Scan the records that follow, and whenever a line has the word "none", copy it.

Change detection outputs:

● ● ●

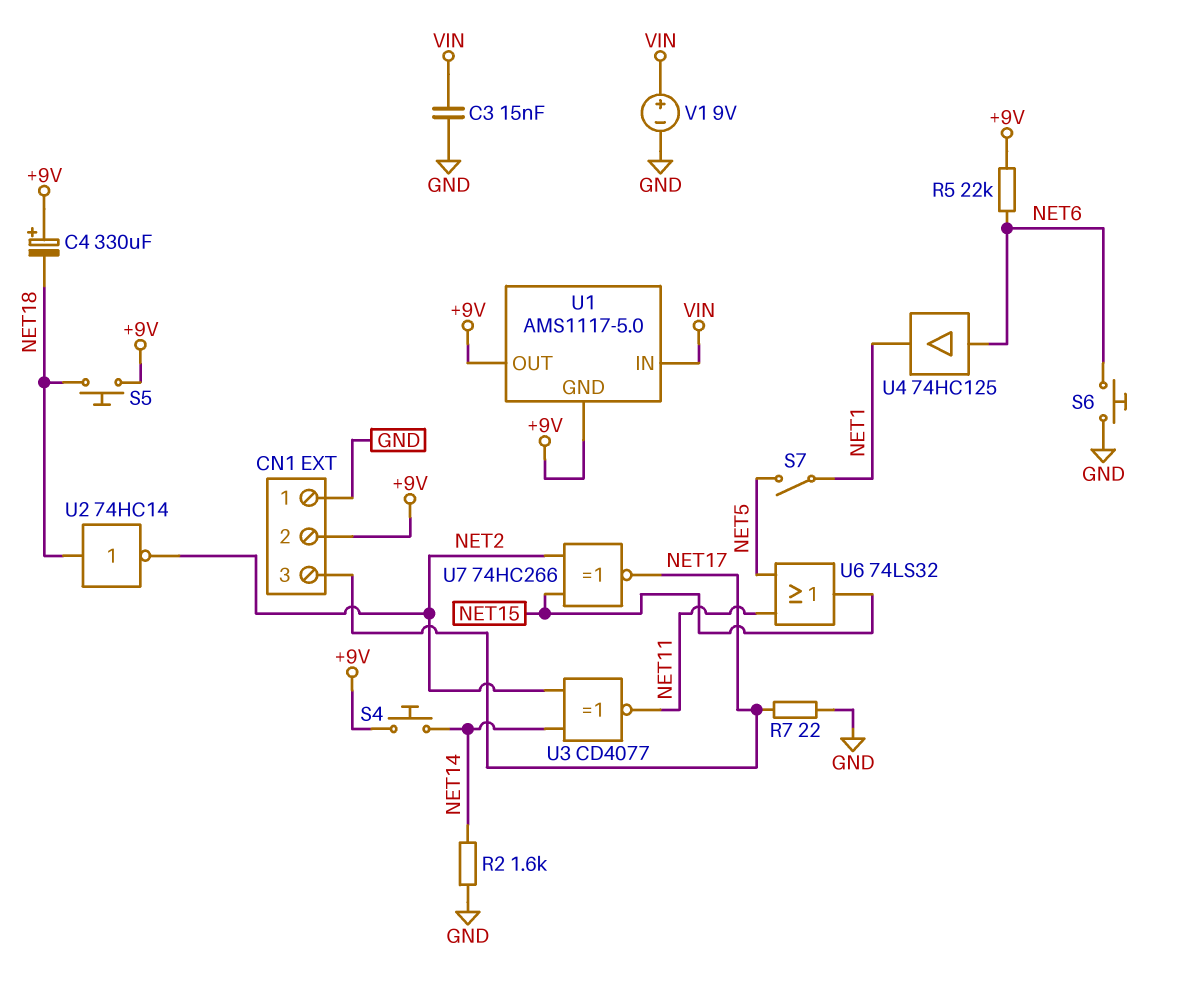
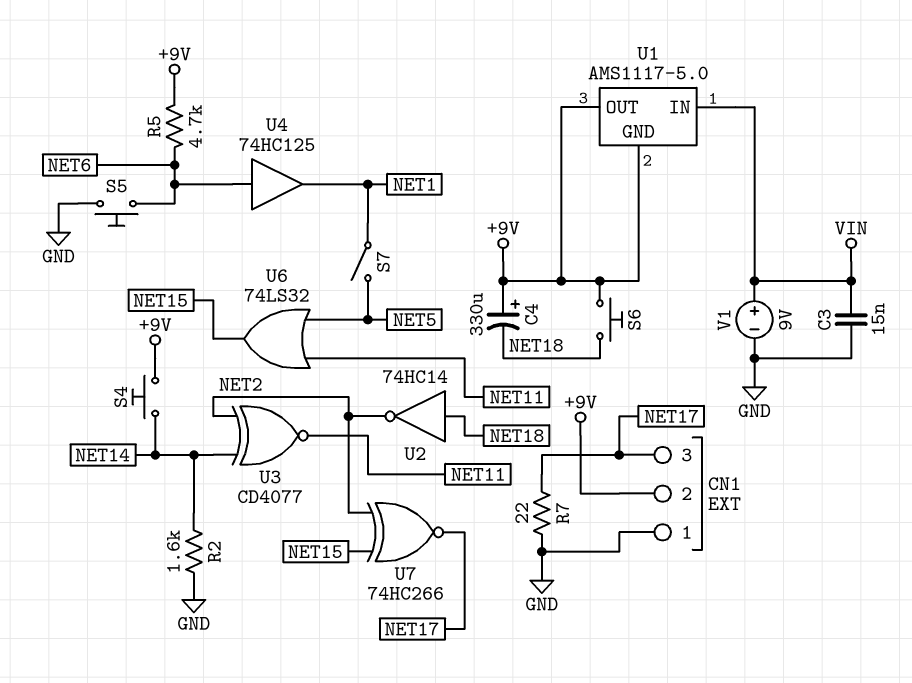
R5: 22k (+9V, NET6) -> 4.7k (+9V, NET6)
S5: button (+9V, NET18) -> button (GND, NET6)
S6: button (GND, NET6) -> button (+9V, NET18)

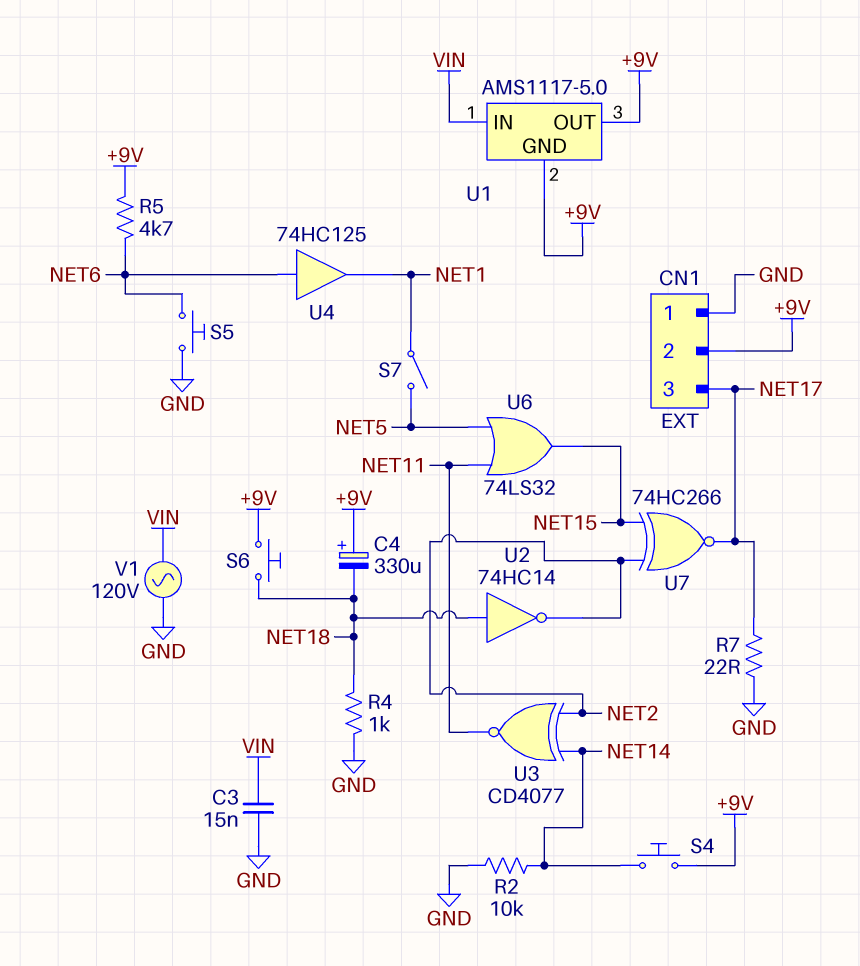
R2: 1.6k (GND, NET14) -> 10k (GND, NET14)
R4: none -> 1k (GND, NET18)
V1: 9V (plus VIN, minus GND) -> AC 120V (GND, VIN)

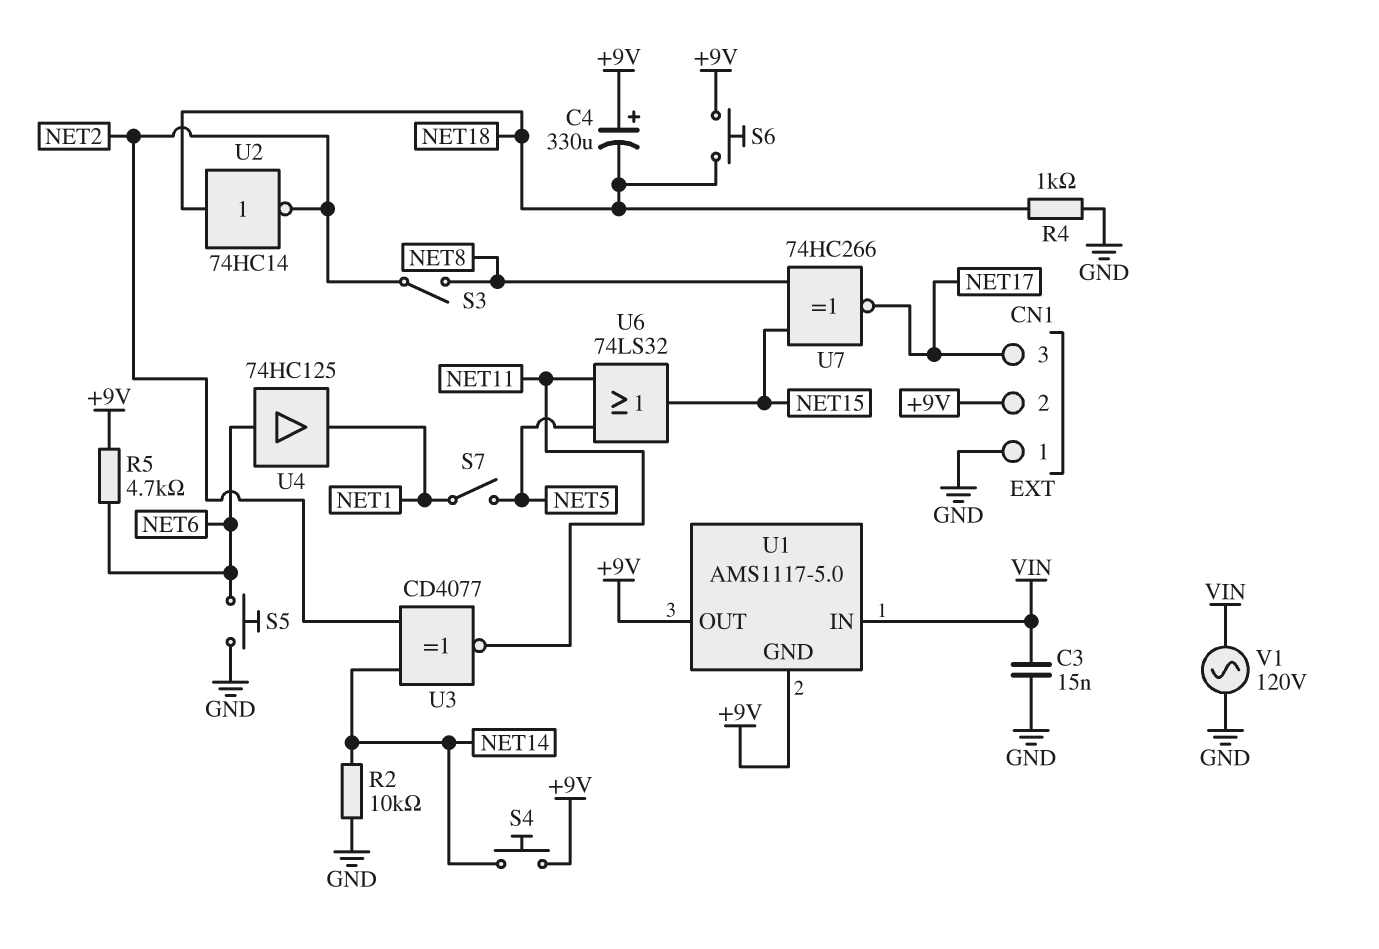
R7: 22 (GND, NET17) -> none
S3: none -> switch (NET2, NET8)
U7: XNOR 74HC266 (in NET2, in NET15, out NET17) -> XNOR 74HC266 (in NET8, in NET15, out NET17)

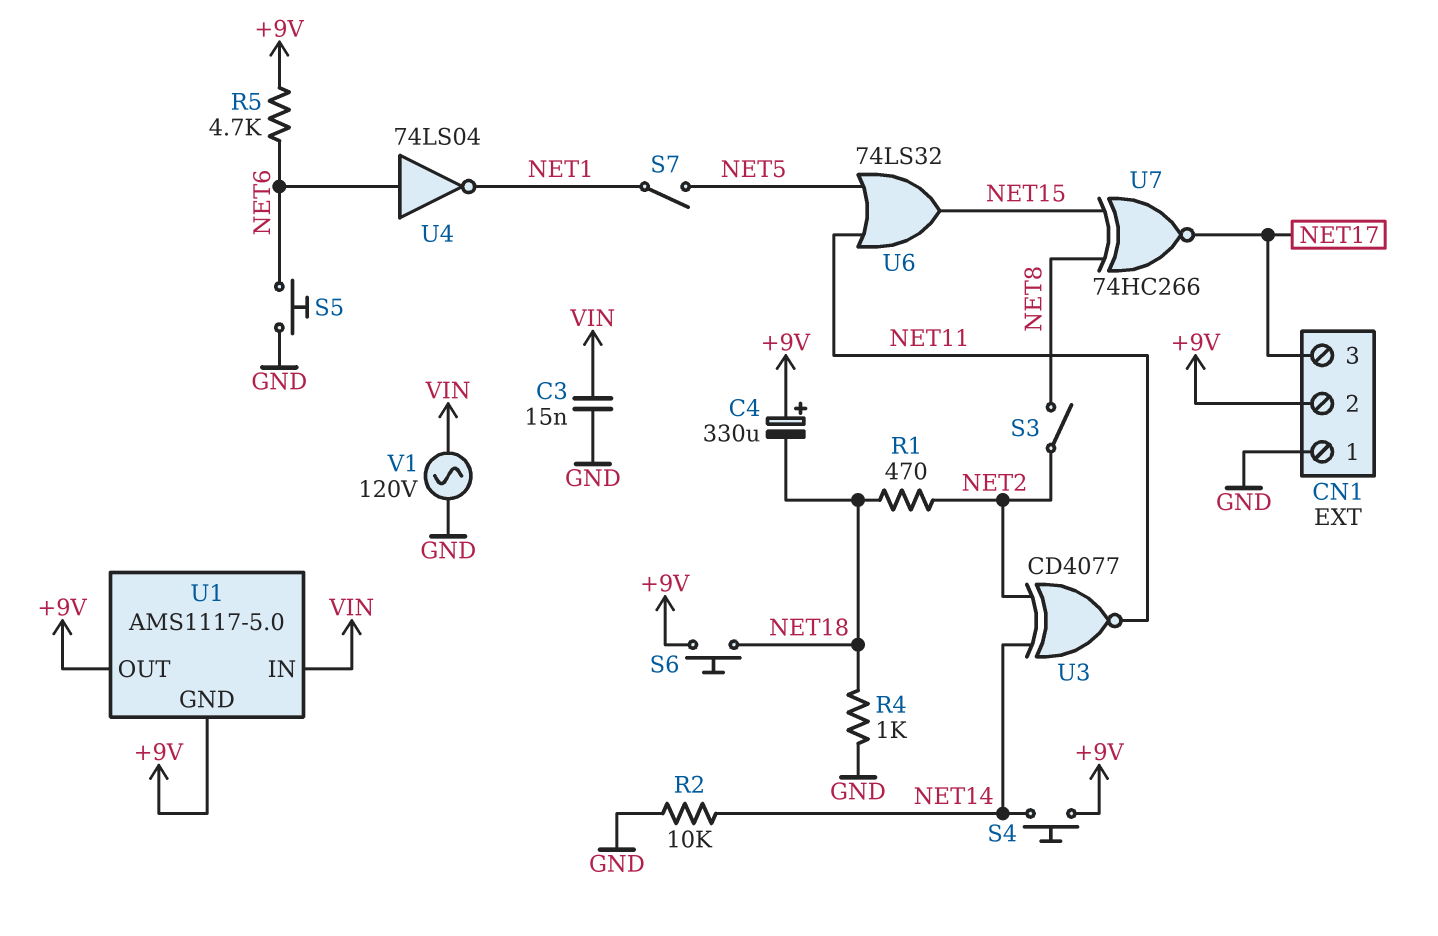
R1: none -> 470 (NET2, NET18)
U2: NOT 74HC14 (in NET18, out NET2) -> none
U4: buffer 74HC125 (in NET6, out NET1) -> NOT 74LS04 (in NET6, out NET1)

● ● ●

YOUR RESPONSE:
R4: none -> 1k (GND, NET18)
R7: 22 (GND, NET17) -> none
S3: none -> switch (NET2, NET8)
R1: none -> 470 (NET2, NET18)
U2: NOT 74HC14 (in NET18, out NET2) -> none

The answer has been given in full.